→ **Problem**
Write out the whole listing exactly; no images belong in it.

+++

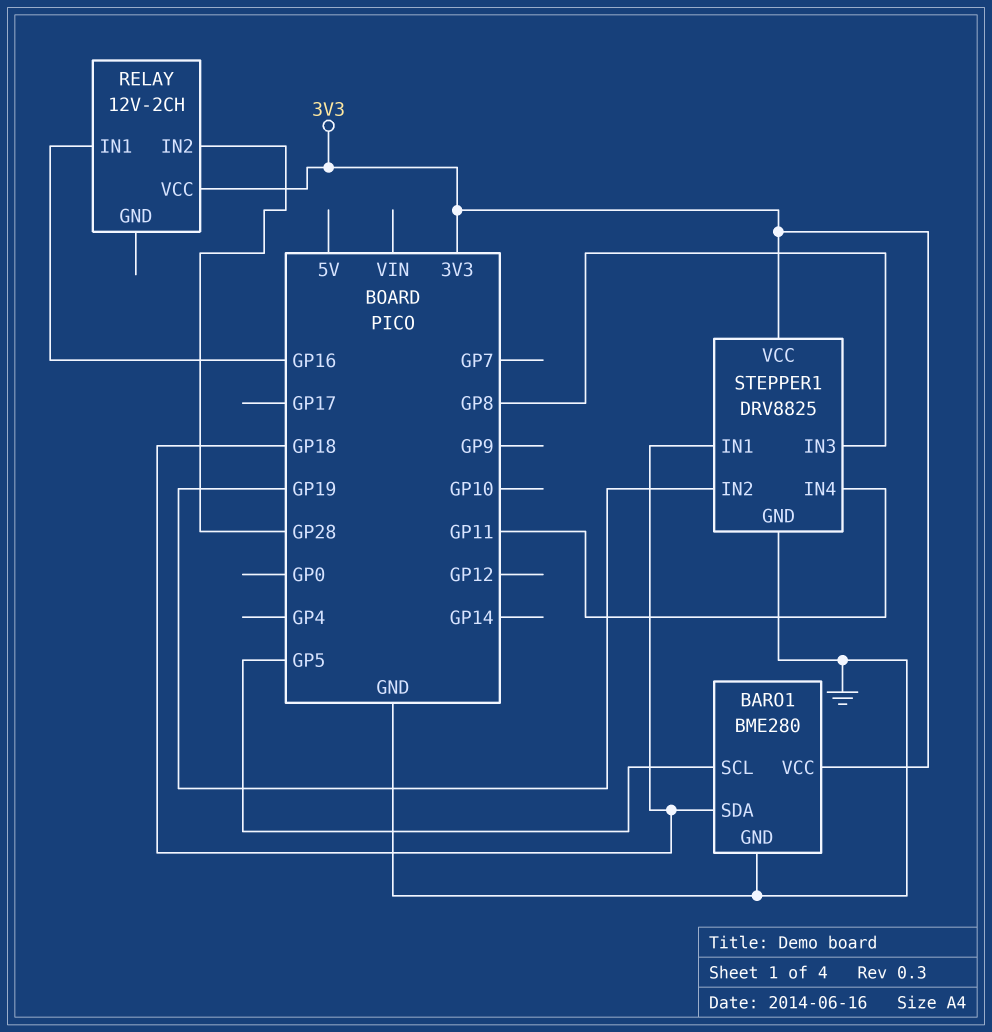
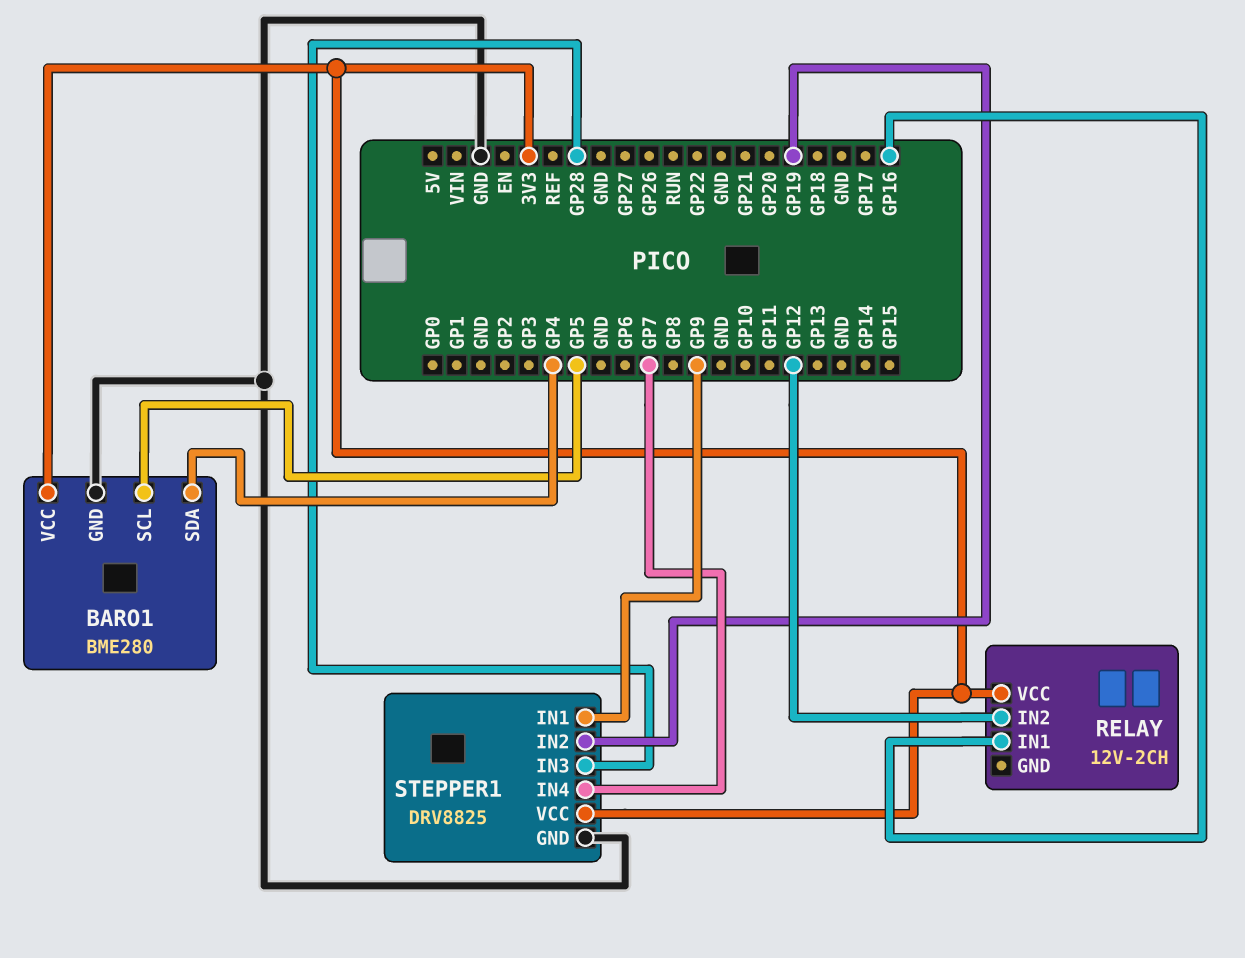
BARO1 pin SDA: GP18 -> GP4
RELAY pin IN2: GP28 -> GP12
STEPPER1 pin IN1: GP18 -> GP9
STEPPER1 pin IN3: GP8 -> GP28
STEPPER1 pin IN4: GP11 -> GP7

+++

→ **The completed task**
BARO1 pin SDA: GP18 -> GP4
RELAY pin IN2: GP28 -> GP12
STEPPER1 pin IN1: GP18 -> GP9
STEPPER1 pin IN3: GP8 -> GP28
STEPPER1 pin IN4: GP11 -> GP7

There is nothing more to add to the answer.